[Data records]
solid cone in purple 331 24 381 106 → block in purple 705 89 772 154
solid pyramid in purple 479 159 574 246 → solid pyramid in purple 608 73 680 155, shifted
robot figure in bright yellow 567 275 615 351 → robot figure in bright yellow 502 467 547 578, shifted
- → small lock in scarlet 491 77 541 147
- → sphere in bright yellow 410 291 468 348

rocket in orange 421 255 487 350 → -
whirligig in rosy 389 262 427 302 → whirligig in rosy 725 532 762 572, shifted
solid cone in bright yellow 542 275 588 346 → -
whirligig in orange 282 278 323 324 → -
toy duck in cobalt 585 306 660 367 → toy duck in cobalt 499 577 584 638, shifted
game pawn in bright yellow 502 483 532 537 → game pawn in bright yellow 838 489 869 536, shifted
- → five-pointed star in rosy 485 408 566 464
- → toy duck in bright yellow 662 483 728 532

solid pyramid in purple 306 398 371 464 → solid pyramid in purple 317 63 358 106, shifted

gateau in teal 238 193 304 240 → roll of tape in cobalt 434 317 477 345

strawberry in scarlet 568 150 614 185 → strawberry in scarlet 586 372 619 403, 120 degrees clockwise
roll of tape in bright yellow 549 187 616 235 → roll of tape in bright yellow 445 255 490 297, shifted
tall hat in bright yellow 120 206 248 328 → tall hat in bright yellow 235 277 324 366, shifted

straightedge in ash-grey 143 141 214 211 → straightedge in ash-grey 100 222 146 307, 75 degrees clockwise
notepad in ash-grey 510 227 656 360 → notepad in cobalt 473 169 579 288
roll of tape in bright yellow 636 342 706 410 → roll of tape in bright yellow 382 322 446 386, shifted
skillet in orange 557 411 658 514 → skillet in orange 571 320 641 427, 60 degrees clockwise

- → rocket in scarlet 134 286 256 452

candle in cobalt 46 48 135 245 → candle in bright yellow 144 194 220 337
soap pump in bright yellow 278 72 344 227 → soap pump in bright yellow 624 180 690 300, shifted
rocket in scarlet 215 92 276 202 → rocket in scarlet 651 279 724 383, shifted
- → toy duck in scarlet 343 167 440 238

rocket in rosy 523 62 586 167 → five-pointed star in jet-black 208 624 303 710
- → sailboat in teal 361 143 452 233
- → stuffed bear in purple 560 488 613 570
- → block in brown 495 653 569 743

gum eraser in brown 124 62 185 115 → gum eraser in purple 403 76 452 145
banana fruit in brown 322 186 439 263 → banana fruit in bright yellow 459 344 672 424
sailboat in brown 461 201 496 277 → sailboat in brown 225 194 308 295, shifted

▶ _What you should do_
What you return must match the records above exactly, line for line.

▶ _Written response_
solid cone in purple 331 24 381 106 → block in purple 705 89 772 154
solid pyramid in purple 479 159 574 246 → solid pyramid in purple 608 73 680 155, shifted
robot figure in bright yellow 567 275 615 351 → robot figure in bright yellow 502 467 547 578, shifted
- → small lock in scarlet 491 77 541 147
- → sphere in bright yellow 410 291 468 348

rocket in orange 421 255 487 350 → -
whirligig in rosy 389 262 427 302 → whirligig in rosy 725 532 762 572, shifted
solid cone in bright yellow 542 275 588 346 → -
whirligig in orange 282 278 323 324 → -
toy duck in cobalt 585 306 660 367 → toy duck in cobalt 499 577 584 638, shifted
game pawn in bright yellow 502 483 532 537 → game pawn in bright yellow 838 489 869 536, shifted
- → five-pointed star in rosy 485 408 566 464
- → toy duck in bright yellow 662 483 728 532

solid pyramid in purple 306 398 371 464 → solid pyramid in purple 317 63 358 106, shifted

gateau in teal 238 193 304 240 → roll of tape in cobalt 434 317 477 345

strawberry in scarlet 568 150 614 185 → strawberry in scarlet 586 372 619 403, 120 degrees clockwise
roll of tape in bright yellow 549 187 616 235 → roll of tape in bright yellow 445 255 490 297, shifted
tall hat in bright yellow 120 206 248 328 → tall hat in bright yellow 235 277 324 366, shifted

straightedge in ash-grey 143 141 214 211 → straightedge in ash-grey 100 222 146 307, 75 degrees clockwise
notepad in ash-grey 510 227 656 360 → notepad in cobalt 473 169 579 288
roll of tape in bright yellow 636 342 706 410 → roll of tape in bright yellow 382 322 446 386, shifted
skillet in orange 557 411 658 514 → skillet in orange 571 320 641 427, 60 degrees clockwise

- → rocket in scarlet 134 286 256 452

candle in cobalt 46 48 135 245 → candle in bright yellow 144 194 220 337
soap pump in bright yellow 278 72 344 227 → soap pump in bright yellow 624 180 690 300, shifted
rocket in scarlet 215 92 276 202 → rocket in scarlet 651 279 724 383, shifted
- → toy duck in scarlet 343 167 440 238

rocket in rosy 523 62 586 167 → five-pointed star in jet-black 208 624 303 710
- → sailboat in teal 361 143 452 233
- → stuffed bear in purple 560 488 613 570
- → block in brown 495 653 569 743

gum eraser in brown 124 62 185 115 → gum eraser in purple 403 76 452 145
banana fruit in brown 322 186 439 263 → banana fruit in bright yellow 459 344 672 424
sailboat in brown 461 201 496 277 → sailboat in brown 225 194 308 295, shifted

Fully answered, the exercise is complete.